## INSTRUCTIONS TO FOLLOW
Repeat the whole of the data, keeping every detail the same.

## DATASET
· · · ·

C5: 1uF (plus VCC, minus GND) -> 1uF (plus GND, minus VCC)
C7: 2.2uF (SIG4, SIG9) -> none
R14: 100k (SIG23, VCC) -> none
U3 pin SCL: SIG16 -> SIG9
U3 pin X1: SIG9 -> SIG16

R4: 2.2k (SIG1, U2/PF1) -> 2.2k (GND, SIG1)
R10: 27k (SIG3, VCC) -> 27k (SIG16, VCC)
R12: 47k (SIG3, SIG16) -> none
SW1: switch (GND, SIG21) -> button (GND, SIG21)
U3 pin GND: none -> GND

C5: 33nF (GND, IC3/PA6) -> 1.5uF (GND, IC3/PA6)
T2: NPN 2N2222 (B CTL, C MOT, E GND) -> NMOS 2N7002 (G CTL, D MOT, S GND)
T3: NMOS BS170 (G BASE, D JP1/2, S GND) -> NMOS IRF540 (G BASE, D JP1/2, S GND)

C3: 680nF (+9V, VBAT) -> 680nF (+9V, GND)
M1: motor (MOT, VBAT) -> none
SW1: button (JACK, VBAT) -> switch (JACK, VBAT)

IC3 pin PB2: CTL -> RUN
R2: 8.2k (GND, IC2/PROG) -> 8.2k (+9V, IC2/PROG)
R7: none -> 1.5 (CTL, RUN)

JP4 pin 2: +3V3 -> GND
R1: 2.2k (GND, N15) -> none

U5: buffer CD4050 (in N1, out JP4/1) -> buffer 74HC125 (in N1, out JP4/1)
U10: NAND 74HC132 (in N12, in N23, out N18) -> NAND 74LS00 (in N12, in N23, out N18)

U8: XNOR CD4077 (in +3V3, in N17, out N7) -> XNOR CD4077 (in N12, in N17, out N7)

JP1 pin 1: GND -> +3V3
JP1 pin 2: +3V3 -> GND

· · · ·

## SOLVED PROBLEM
C5: 1uF (plus VCC, minus GND) -> 1uF (plus GND, minus VCC)
C7: 2.2uF (SIG4, SIG9) -> none
R14: 100k (SIG23, VCC) -> none
U3 pin SCL: SIG16 -> SIG9
U3 pin X1: SIG9 -> SIG16

R4: 2.2k (SIG1, U2/PF1) -> 2.2k (GND, SIG1)
R10: 27k (SIG3, VCC) -> 27k (SIG16, VCC)
R12: 47k (SIG3, SIG16) -> none
SW1: switch (GND, SIG21) -> button (GND, SIG21)
U3 pin GND: none -> GND

C5: 33nF (GND, IC3/PA6) -> 1.5uF (GND, IC3/PA6)
T2: NPN 2N2222 (B CTL, C MOT, E GND) -> NMOS 2N7002 (G CTL, D MOT, S GND)
T3: NMOS BS170 (G BASE, D JP1/2, S GND) -> NMOS IRF540 (G BASE, D JP1/2, S GND)

C3: 680nF (+9V, VBAT) -> 680nF (+9V, GND)
M1: motor (MOT, VBAT) -> none
SW1: button (JACK, VBAT) -> switch (JACK, VBAT)

IC3 pin PB2: CTL -> RUN
R2: 8.2k (GND, IC2/PROG) -> 8.2k (+9V, IC2/PROG)
R7: none -> 1.5 (CTL, RUN)

JP4 pin 2: +3V3 -> GND
R1: 2.2k (GND, N15) -> none

U5: buffer CD4050 (in N1, out JP4/1) -> buffer 74HC125 (in N1, out JP4/1)
U10: NAND 74HC132 (in N12, in N23, out N18) -> NAND 74LS00 (in N12, in N23, out N18)

U8: XNOR CD4077 (in +3V3, in N17, out N7) -> XNOR CD4077 (in N12, in N17, out N7)

JP1 pin 1: GND -> +3V3
JP1 pin 2: +3V3 -> GND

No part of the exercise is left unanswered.